◆ **INSTRUCTIONS TO FOLLOW**
Give back exactly the lines from the "(429, 210) = (408, 162): white" line to the final line of the records, and only those, minus any pictures.

◆ **DATA PROVIDED**
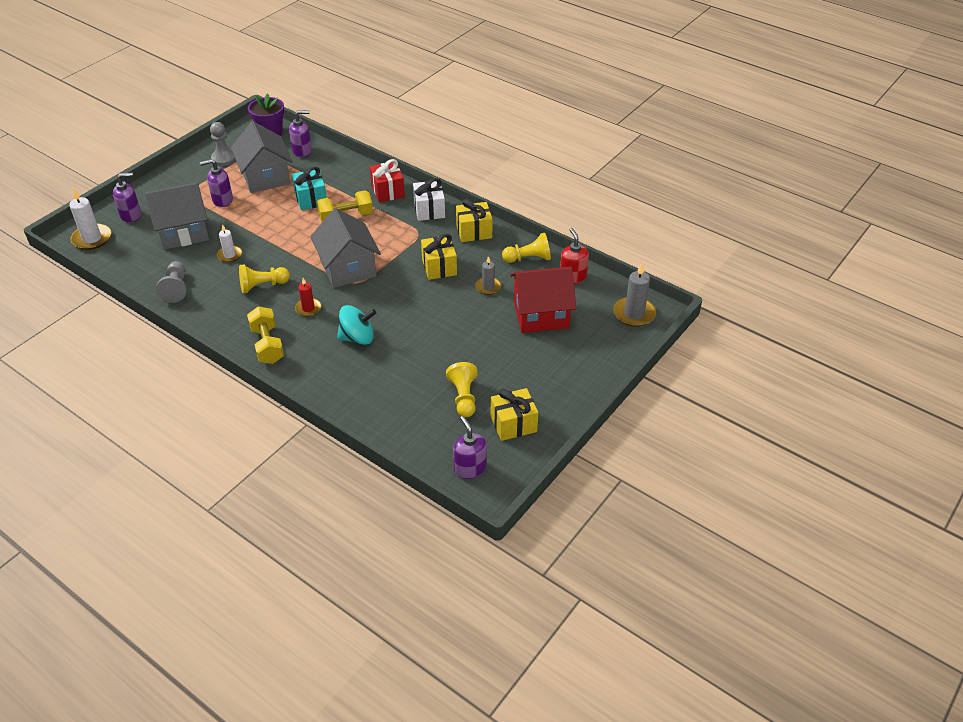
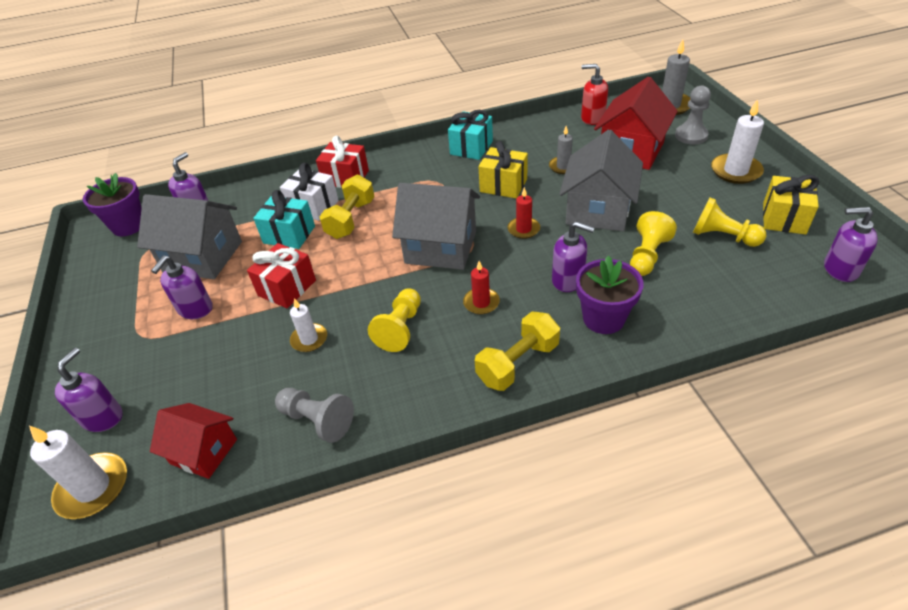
camera: 50 degrees left, 0 degrees up
(133, 261) = (204, 451): none -> red house
(183, 232) = (210, 370): grey house -> grey house (598, 210)
(224, 158) = (118, 280): grey pawn -> grey pawn (691, 136)
(264, 224) = (287, 288): none -> red gift
(267, 345) = (518, 363): yellow dumbbell -> yellow dumbbell turned 60 degrees counterclockwise
(332, 367) = (603, 318): none -> purple flower pot
(357, 338) = (568, 280): turquoise spinning top -> purple soap dispenser
(395, 297) = (523, 229): none -> red candle
(429, 210) = (408, 162): white gift -> white gift (313, 206)
(474, 231) = (471, 148): yellow gift -> turquoise gift
(528, 258) = (543, 131): yellow pawn -> yellow pawn (647, 255)
(560, 381) = (735, 171): none -> white candle

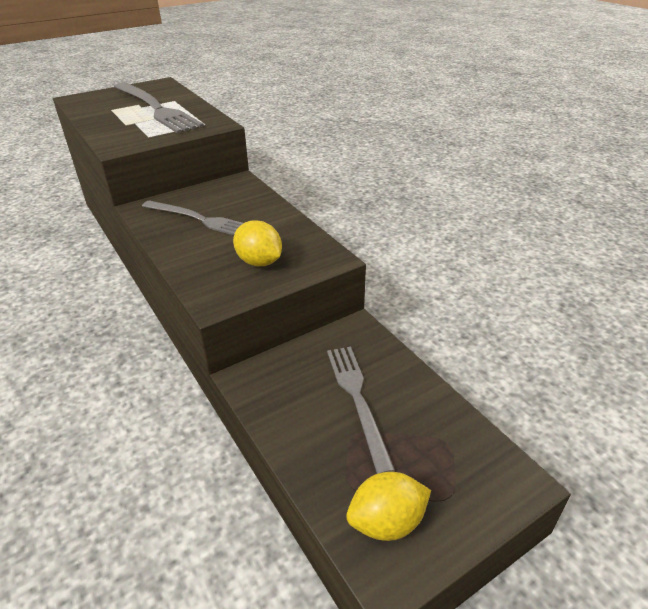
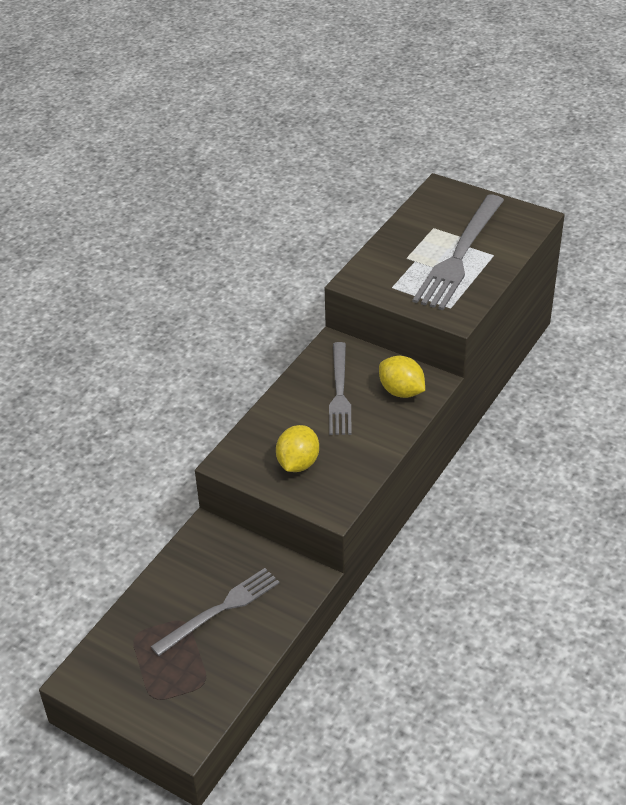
camera: 65 degrees right, 5 degrees up
(386, 522) = (115, 666): yellow lemon -> yellow lemon (401, 391)

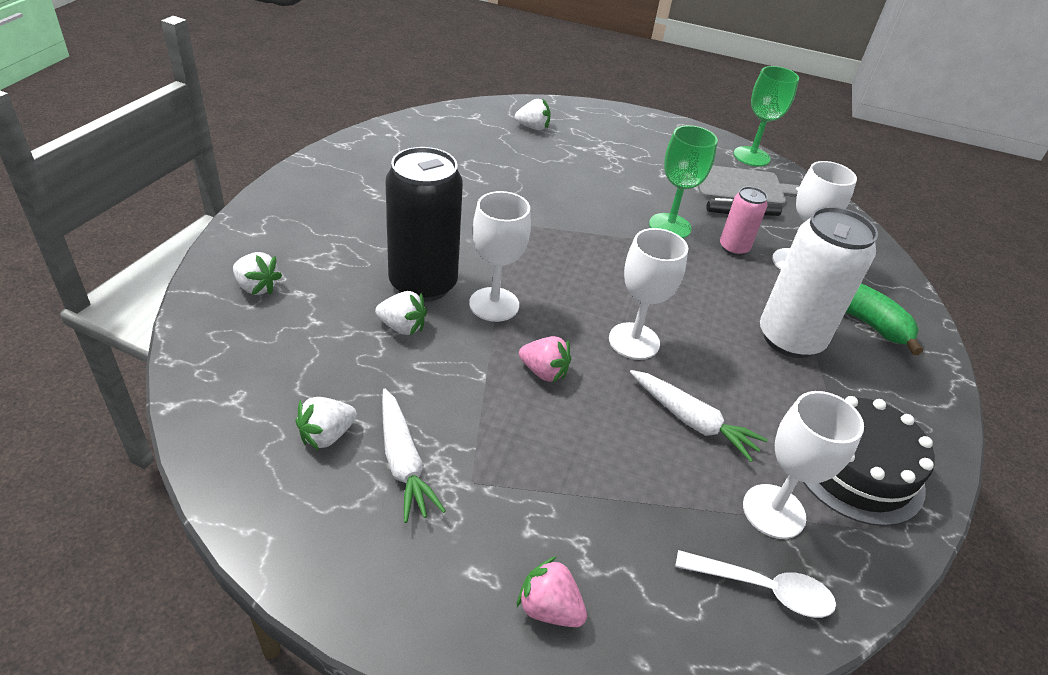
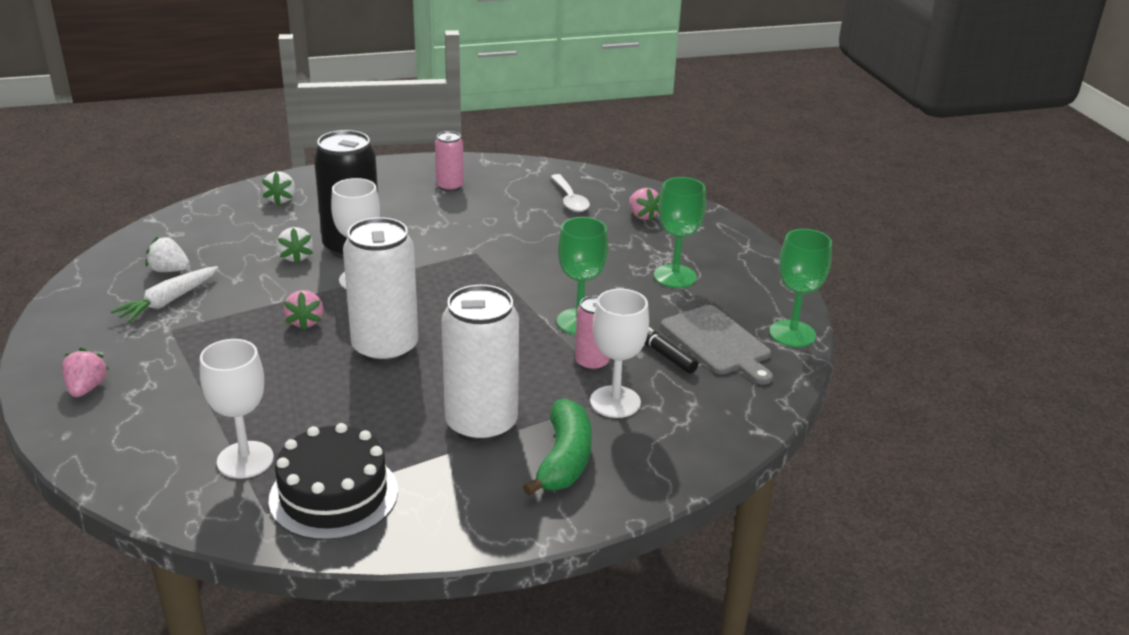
camera: 60 degrees right, 10 degrees down
(368, 182) = (450, 186): none -> pink can
(533, 127) = (642, 216): white strawberry -> pink strawberry
(634, 341) = (385, 348): white goblet -> white can
(638, 159) = (675, 276): none -> green goblet
(692, 421) = (314, 398): white carrot -> none
(763, 589) = (161, 471): white spoon -> white spoon (570, 200)

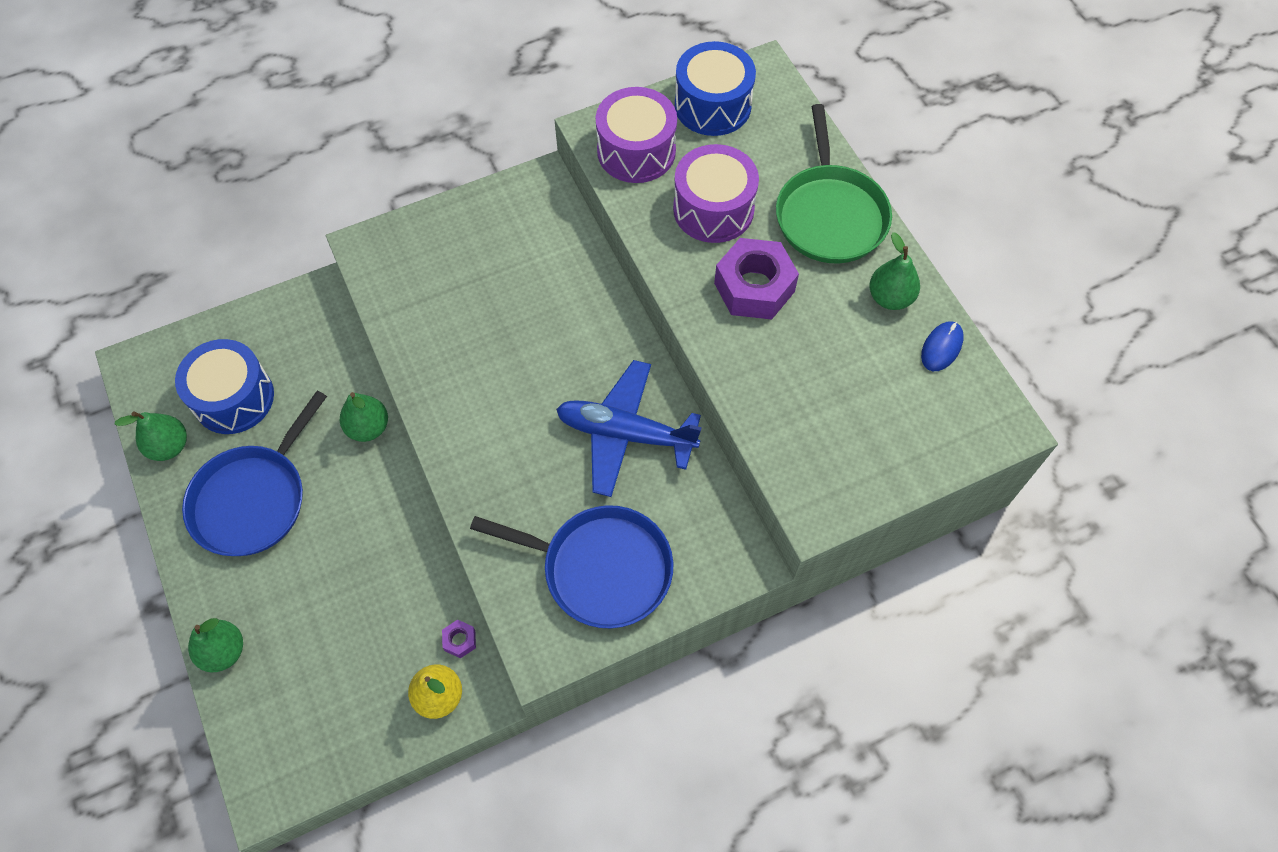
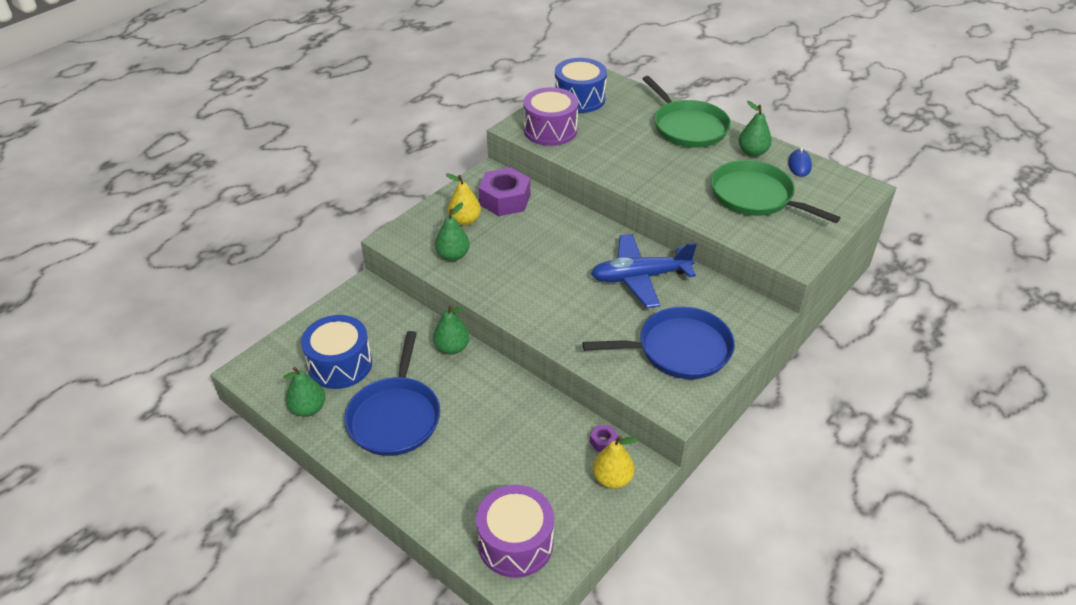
camera: 25 degrees left, 20 degrees down
(223, 651) = (435, 515): green pear -> green pear (453, 255)
(465, 250) = (465, 220): none -> yellow pear
(713, 209) = (618, 143): purple drum -> purple drum (515, 543)
(754, 287) = (672, 170): purple nut -> purple nut (505, 200)
(837, 380) = (755, 196): none -> green pan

◆ **ANSWER TO THIS EXERCISE**
(429, 210) = (408, 162): white gift -> white gift (313, 206)
(474, 231) = (471, 148): yellow gift -> turquoise gift
(528, 258) = (543, 131): yellow pawn -> yellow pawn (647, 255)
(560, 381) = (735, 171): none -> white candle

camera: 65 degrees right, 5 degrees up
(386, 522) = (115, 666): yellow lemon -> yellow lemon (401, 391)

camera: 60 degrees right, 10 degrees down
(368, 182) = (450, 186): none -> pink can
(533, 127) = (642, 216): white strawberry -> pink strawberry
(634, 341) = (385, 348): white goblet -> white can
(638, 159) = (675, 276): none -> green goblet
(692, 421) = (314, 398): white carrot -> none
(763, 589) = (161, 471): white spoon -> white spoon (570, 200)

camera: 25 degrees left, 20 degrees down
(223, 651) = (435, 515): green pear -> green pear (453, 255)
(465, 250) = (465, 220): none -> yellow pear
(713, 209) = (618, 143): purple drum -> purple drum (515, 543)
(754, 287) = (672, 170): purple nut -> purple nut (505, 200)
(837, 380) = (755, 196): none -> green pan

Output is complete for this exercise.